Pull every line of the entries that has the word "LAMP".

→ Supplied data:
+-------+

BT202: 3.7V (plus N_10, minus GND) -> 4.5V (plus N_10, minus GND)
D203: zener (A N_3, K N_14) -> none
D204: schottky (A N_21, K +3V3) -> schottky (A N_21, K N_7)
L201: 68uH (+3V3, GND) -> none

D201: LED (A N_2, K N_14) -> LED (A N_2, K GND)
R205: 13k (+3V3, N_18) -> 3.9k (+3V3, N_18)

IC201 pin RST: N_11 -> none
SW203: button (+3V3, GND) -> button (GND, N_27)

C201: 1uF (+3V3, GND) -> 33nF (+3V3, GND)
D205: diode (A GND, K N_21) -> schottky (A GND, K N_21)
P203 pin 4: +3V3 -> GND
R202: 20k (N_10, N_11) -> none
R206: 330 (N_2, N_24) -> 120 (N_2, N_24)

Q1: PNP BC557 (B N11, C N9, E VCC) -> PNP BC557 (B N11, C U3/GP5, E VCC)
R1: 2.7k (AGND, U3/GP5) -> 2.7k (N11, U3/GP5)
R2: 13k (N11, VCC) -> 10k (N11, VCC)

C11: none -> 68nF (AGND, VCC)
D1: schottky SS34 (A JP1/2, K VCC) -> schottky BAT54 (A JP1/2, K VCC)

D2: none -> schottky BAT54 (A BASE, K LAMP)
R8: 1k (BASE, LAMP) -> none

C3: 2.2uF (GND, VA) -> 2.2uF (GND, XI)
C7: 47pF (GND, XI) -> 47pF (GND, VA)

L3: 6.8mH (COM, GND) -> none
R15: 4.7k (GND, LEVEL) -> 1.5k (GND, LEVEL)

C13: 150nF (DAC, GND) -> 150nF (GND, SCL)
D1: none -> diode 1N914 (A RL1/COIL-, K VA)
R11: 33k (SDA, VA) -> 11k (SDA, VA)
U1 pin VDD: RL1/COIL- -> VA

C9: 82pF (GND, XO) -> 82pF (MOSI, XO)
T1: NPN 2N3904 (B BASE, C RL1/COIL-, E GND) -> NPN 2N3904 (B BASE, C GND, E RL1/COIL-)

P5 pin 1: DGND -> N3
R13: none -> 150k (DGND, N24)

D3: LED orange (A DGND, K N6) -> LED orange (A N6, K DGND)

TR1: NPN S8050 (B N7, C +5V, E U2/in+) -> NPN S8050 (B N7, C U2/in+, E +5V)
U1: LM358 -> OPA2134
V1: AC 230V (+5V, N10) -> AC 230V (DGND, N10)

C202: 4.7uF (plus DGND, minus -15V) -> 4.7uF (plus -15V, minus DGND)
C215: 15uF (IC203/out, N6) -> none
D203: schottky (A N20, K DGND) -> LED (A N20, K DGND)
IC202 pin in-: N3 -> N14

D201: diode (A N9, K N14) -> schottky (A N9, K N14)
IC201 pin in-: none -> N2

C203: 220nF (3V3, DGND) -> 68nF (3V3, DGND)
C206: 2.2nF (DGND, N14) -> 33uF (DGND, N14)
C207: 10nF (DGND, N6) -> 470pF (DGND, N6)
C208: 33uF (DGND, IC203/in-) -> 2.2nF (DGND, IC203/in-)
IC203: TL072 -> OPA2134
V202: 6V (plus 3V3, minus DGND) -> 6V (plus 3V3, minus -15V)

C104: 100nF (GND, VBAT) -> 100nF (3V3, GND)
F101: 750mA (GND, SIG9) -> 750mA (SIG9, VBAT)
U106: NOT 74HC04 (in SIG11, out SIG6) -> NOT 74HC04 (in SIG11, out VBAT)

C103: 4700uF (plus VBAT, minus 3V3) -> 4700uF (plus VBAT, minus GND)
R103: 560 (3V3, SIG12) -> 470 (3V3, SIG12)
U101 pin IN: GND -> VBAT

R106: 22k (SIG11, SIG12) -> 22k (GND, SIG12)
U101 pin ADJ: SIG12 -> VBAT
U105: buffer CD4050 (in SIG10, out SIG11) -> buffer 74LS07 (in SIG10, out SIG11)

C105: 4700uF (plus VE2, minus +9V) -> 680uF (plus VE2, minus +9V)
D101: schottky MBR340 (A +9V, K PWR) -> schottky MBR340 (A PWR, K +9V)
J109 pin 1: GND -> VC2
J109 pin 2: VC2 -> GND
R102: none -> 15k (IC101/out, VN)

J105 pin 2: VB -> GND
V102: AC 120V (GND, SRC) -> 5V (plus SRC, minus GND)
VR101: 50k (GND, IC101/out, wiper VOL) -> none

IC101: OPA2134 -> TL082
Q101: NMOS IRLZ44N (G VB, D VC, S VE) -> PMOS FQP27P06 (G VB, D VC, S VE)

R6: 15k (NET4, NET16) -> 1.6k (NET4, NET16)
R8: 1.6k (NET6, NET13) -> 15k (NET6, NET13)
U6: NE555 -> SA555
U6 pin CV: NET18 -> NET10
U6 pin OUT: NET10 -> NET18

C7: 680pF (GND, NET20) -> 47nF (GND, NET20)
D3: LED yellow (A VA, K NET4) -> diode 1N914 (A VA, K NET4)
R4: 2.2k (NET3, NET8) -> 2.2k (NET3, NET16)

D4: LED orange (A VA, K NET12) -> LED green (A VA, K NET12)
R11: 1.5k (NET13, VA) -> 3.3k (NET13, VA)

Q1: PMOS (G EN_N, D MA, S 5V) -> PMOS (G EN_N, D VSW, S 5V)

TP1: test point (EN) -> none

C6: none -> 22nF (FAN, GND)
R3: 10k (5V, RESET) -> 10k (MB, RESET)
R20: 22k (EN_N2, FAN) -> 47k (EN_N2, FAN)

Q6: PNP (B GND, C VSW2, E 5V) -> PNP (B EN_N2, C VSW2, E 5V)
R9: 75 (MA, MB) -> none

+-------+

→ Written answer:
D2: none -> schottky BAT54 (A BASE, K LAMP)
R8: 1k (BASE, LAMP) -> none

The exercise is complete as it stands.